--- Work order ---
Copy out exactly the lines from the start of the data to the line containing "D101: schottky MBR340". Include both.
╭─ Input
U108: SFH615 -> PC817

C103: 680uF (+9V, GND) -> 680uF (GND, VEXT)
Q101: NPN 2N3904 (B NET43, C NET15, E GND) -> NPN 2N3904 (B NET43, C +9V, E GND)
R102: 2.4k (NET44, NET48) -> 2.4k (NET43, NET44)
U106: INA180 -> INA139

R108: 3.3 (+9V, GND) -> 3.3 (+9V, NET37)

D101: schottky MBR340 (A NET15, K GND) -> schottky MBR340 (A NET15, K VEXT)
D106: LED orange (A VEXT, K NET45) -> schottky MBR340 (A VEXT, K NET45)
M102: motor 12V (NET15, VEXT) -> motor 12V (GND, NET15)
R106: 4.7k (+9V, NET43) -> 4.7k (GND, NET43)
╰─
--- Written response ---
U108: SFH615 -> PC817

C103: 680uF (+9V, GND) -> 680uF (GND, VEXT)
Q101: NPN 2N3904 (B NET43, C NET15, E GND) -> NPN 2N3904 (B NET43, C +9V, E GND)
R102: 2.4k (NET44, NET48) -> 2.4k (NET43, NET44)
U106: INA180 -> INA139

R108: 3.3 (+9V, GND) -> 3.3 (+9V, NET37)

D101: schottky MBR340 (A NET15, K GND) -> schottky MBR340 (A NET15, K VEXT)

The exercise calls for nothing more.